Listing items
»»
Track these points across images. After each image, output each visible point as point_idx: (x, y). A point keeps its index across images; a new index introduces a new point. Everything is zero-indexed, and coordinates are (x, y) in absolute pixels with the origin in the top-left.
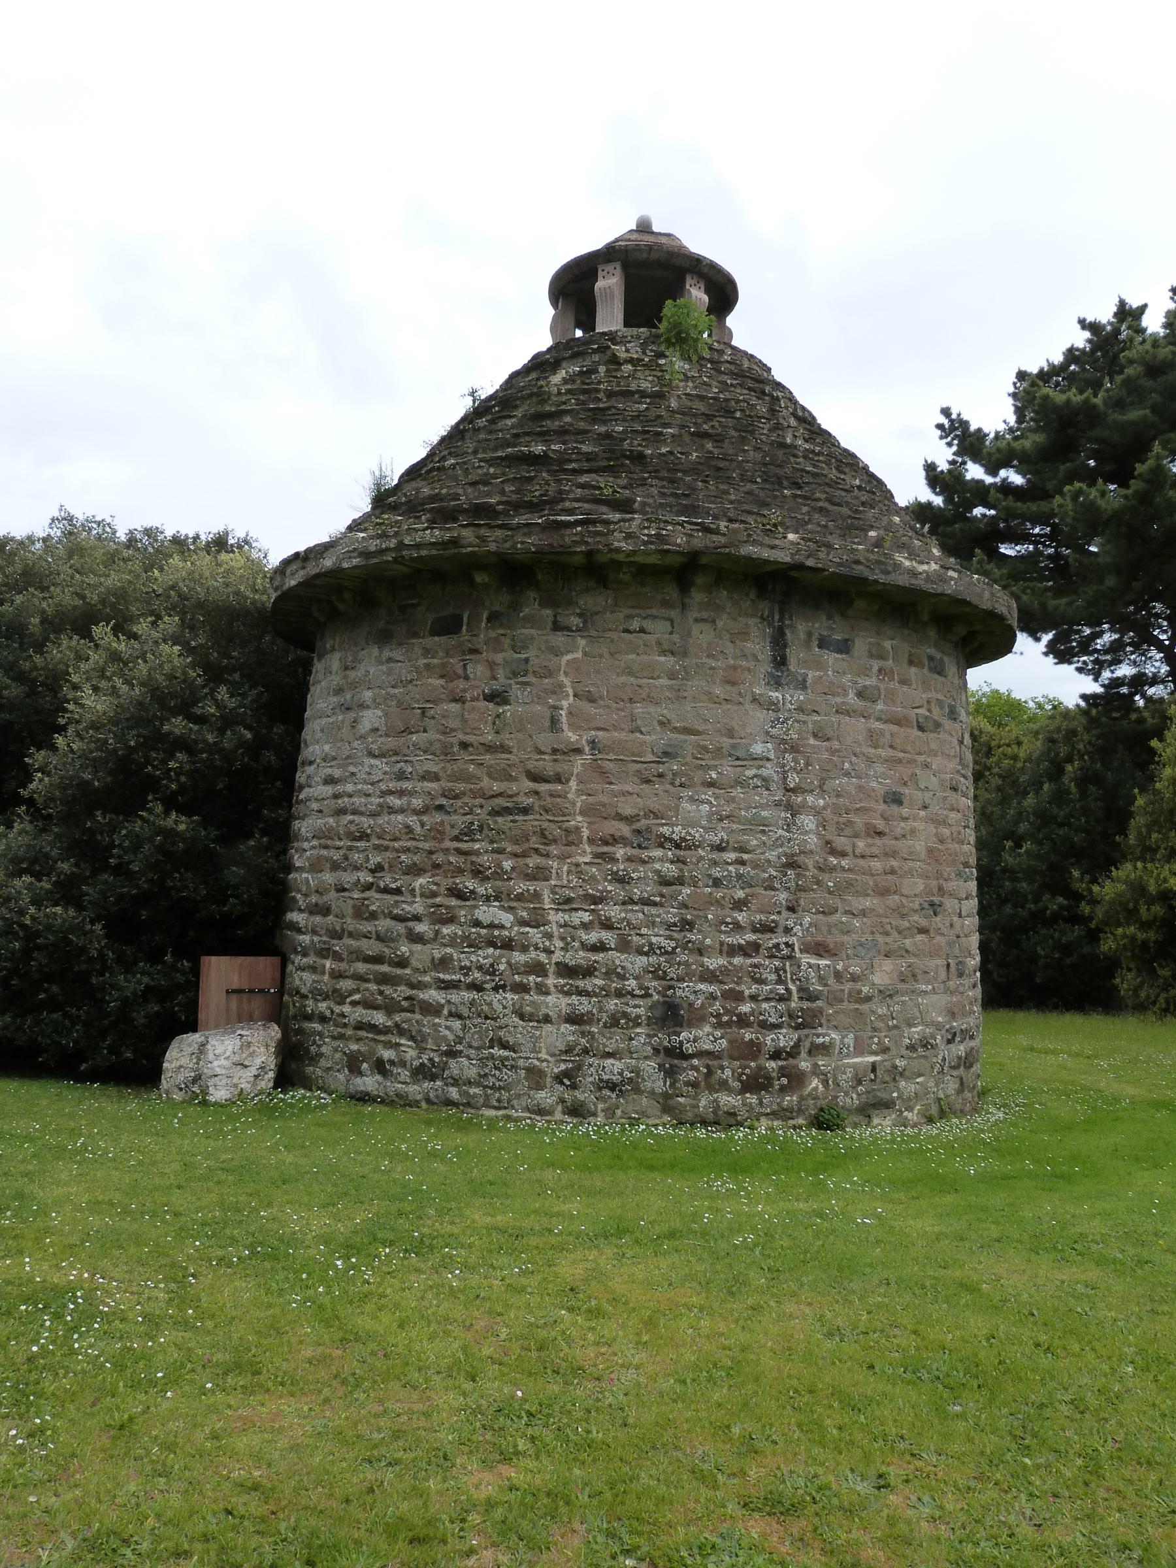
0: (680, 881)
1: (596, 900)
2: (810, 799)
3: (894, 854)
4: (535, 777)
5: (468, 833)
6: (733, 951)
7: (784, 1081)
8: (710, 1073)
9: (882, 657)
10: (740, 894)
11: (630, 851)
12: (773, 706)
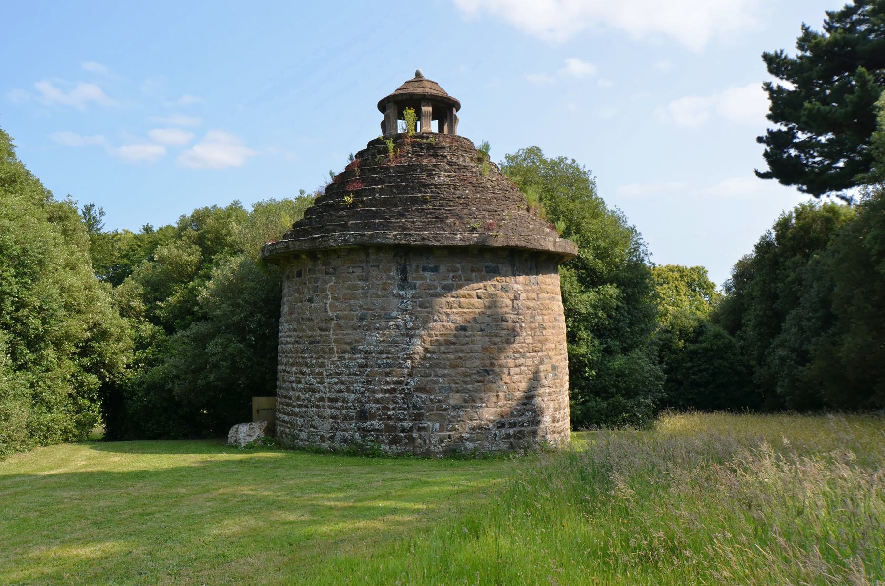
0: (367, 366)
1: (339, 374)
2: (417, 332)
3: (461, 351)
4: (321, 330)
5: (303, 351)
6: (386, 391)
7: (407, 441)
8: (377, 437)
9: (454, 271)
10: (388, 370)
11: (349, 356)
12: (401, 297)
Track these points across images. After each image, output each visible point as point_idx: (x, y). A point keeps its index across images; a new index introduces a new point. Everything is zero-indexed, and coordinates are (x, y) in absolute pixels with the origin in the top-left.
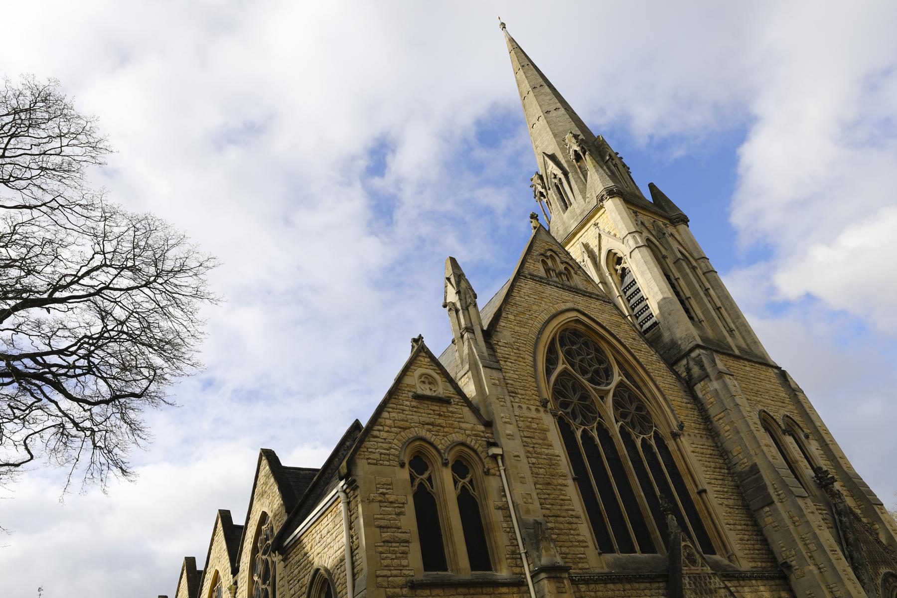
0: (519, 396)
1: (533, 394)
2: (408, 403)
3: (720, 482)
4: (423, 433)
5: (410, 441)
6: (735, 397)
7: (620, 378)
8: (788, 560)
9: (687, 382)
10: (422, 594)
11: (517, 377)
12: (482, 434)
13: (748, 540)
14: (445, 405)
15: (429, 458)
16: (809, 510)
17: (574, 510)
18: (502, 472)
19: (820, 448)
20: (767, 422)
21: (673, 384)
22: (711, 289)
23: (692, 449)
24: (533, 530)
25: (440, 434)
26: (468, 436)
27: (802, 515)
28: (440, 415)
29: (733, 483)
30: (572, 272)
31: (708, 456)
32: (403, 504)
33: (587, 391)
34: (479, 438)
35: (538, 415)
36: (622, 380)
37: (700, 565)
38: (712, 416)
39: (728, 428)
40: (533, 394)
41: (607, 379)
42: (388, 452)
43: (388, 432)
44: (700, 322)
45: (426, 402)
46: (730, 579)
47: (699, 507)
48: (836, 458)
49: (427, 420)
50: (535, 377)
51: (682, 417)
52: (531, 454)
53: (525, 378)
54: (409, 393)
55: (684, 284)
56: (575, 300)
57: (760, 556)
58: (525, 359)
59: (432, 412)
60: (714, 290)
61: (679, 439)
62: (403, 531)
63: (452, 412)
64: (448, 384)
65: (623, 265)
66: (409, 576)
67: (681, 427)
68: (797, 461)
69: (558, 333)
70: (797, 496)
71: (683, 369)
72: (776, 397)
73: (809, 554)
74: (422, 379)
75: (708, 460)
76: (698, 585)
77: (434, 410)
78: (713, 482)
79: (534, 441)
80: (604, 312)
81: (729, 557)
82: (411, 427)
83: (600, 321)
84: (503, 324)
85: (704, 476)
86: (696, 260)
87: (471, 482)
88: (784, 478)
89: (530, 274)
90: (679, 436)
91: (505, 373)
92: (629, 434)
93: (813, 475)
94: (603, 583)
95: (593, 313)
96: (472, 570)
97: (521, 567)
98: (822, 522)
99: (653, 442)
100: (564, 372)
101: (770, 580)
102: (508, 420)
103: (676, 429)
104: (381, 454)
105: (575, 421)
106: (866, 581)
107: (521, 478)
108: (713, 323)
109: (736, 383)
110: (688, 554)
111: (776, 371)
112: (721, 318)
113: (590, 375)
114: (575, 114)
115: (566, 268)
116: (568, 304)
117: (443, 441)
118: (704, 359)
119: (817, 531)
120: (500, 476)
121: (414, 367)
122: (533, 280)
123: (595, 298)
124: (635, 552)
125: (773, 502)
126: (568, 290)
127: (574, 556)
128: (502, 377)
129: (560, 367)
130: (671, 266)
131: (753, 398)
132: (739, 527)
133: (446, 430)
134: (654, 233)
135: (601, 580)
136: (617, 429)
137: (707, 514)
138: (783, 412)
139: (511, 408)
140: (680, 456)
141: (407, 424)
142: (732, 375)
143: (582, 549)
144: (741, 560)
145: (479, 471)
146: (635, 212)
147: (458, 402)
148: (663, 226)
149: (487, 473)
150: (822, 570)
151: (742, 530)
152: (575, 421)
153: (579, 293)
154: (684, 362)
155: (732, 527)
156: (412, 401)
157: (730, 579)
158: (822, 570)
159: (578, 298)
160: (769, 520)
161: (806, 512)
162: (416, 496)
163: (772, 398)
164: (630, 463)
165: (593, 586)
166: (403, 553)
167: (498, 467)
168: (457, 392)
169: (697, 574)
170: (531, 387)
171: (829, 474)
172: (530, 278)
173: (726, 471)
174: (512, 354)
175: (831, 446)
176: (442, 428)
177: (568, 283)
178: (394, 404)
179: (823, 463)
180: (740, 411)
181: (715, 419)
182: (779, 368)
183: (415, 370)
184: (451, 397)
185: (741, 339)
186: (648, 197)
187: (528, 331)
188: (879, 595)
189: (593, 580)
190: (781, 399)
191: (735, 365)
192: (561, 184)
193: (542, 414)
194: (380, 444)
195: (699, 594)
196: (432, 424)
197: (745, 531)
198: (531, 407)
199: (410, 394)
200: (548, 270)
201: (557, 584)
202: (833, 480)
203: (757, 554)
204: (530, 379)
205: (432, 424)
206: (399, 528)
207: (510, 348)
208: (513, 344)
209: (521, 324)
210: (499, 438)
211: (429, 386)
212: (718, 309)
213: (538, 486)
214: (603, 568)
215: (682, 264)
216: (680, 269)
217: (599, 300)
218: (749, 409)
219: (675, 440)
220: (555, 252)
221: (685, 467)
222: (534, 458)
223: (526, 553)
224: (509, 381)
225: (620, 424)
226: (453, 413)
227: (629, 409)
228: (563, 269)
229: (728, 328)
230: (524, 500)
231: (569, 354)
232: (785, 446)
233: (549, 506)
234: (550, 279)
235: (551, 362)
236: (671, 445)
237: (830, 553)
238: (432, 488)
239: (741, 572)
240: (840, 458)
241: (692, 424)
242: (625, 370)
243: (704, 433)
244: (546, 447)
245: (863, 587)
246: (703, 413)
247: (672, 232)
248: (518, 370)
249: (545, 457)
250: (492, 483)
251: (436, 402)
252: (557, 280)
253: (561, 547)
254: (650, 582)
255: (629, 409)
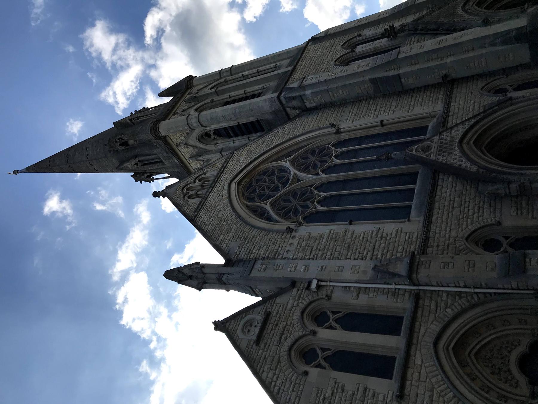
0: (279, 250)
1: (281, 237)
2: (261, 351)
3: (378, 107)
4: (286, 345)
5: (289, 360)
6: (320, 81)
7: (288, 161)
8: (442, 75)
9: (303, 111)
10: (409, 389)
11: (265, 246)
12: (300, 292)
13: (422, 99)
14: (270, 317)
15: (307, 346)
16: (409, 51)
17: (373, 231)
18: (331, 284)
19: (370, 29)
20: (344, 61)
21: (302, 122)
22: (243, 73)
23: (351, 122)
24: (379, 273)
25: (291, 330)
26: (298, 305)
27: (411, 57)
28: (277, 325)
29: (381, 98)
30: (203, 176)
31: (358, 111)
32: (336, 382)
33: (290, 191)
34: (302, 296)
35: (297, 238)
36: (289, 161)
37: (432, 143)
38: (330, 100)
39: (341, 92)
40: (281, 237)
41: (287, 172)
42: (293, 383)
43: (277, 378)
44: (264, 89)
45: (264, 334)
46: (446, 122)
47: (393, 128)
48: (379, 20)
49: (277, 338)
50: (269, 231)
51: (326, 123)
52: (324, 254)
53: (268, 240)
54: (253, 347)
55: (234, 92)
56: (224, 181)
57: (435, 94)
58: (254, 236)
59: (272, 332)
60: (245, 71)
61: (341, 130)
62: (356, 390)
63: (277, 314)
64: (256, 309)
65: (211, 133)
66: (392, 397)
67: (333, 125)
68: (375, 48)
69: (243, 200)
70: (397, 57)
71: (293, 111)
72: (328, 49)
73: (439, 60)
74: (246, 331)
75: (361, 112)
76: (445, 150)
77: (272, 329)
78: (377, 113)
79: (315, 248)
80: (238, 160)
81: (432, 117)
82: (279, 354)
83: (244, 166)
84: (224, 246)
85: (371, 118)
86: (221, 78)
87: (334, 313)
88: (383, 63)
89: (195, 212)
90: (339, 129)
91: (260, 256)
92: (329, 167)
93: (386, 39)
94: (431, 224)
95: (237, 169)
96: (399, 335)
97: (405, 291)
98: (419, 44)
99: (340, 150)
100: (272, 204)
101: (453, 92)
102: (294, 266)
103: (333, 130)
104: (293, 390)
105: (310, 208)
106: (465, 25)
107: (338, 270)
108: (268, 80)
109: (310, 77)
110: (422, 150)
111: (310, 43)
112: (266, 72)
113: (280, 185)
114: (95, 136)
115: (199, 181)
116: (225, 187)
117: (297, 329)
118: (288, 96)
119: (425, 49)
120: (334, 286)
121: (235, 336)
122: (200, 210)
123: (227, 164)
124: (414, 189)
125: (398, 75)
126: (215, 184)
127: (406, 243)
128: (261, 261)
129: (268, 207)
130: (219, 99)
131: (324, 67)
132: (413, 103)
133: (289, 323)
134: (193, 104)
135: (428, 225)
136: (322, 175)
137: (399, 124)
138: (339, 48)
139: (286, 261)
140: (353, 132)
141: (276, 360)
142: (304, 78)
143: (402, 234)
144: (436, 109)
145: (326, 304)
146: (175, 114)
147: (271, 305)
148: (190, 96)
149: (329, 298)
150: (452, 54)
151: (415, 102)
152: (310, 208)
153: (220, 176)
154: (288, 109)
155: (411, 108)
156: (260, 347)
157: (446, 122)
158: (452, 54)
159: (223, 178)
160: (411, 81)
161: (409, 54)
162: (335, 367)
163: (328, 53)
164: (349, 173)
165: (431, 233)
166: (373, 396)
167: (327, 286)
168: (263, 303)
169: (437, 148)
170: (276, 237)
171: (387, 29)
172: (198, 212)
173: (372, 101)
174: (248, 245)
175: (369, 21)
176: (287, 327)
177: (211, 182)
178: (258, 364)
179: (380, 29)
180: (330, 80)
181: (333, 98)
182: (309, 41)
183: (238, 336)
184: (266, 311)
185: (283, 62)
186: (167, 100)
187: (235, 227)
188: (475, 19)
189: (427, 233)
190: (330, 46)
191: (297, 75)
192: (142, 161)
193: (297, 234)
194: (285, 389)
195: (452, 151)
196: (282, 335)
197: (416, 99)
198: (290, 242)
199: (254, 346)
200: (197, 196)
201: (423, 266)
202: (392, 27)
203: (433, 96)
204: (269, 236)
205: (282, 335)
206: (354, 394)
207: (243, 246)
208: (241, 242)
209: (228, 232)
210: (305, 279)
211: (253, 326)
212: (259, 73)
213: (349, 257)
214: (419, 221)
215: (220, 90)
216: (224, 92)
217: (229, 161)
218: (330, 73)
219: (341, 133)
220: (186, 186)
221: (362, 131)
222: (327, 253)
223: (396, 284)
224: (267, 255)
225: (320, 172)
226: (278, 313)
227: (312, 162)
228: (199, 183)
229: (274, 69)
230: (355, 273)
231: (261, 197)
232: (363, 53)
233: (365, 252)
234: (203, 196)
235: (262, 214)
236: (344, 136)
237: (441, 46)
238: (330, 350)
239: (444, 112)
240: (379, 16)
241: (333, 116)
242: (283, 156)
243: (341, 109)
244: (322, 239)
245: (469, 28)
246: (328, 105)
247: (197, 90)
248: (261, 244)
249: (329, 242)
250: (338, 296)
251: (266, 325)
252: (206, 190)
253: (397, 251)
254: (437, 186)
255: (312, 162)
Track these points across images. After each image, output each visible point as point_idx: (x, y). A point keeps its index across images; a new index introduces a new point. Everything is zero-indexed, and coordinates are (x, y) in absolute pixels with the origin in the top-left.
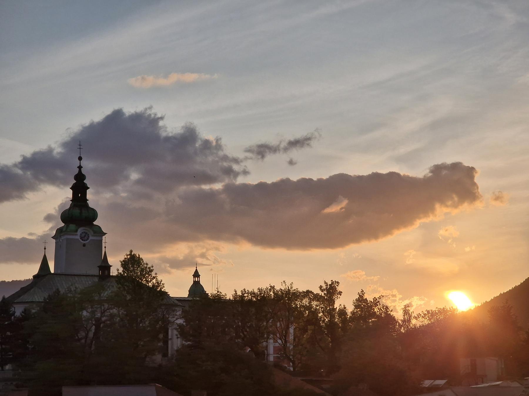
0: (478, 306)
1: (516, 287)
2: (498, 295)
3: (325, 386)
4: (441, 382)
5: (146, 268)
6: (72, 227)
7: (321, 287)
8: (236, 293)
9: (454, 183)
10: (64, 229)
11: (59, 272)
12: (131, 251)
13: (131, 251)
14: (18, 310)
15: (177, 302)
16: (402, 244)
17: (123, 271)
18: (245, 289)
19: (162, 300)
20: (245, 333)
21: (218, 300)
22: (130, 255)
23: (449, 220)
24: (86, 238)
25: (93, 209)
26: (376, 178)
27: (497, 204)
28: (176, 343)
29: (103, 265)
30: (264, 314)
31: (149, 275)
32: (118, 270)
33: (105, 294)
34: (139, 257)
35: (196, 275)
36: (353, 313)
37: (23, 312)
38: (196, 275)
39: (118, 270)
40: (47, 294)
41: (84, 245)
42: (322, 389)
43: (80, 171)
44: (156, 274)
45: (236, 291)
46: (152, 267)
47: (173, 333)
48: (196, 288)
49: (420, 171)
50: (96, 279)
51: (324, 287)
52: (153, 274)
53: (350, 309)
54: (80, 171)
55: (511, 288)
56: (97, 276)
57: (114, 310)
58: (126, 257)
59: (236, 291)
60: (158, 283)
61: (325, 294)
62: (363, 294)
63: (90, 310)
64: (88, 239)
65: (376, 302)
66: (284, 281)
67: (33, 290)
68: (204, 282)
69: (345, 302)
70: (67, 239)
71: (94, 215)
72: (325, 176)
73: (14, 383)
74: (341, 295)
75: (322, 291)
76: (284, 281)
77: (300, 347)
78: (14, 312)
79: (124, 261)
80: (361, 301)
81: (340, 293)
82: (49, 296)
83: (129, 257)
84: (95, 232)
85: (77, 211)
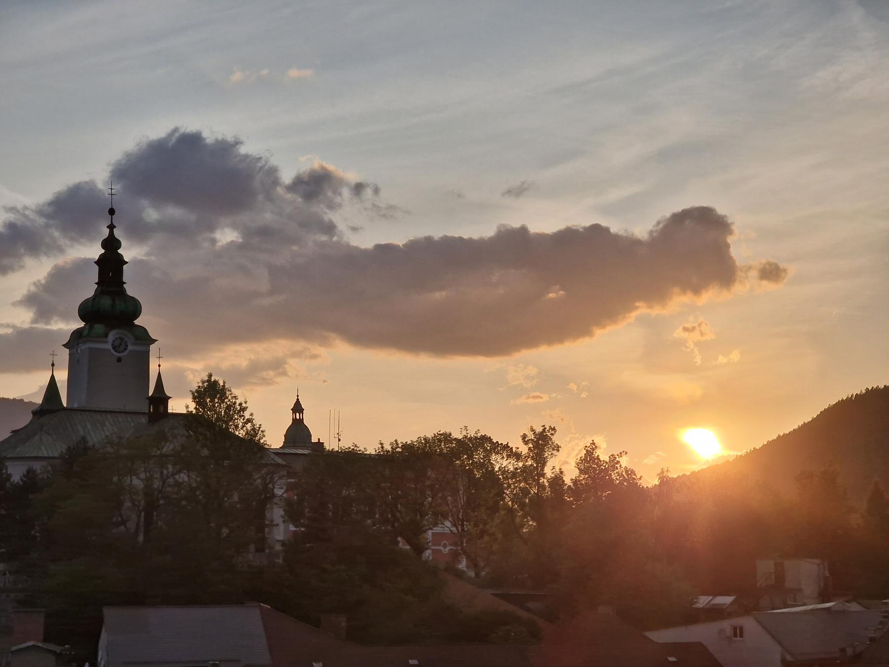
««
The exercise: Copy the listing word for word, from its very first line down to the line with "5: (303, 351)", including both of those lines. Leave the picture markers out of your copy.

Answer in full:
Track these points across images. After each image, output each visible point as point_idx: (x, y). A point keeps its index across images; a new index introduces a new point. Everything is zero-indexed, and coordinates are (x, y) in absolute pixels with the origin in the top-left.
0: (680, 881)
1: (596, 900)
2: (810, 799)
3: (894, 854)
4: (535, 777)
5: (468, 833)
6: (733, 951)
7: (784, 1081)
8: (710, 1073)
9: (882, 657)
10: (740, 894)
11: (630, 851)
12: (773, 706)
0: (367, 366)
1: (339, 374)
2: (417, 332)
3: (461, 351)
4: (321, 330)
5: (303, 351)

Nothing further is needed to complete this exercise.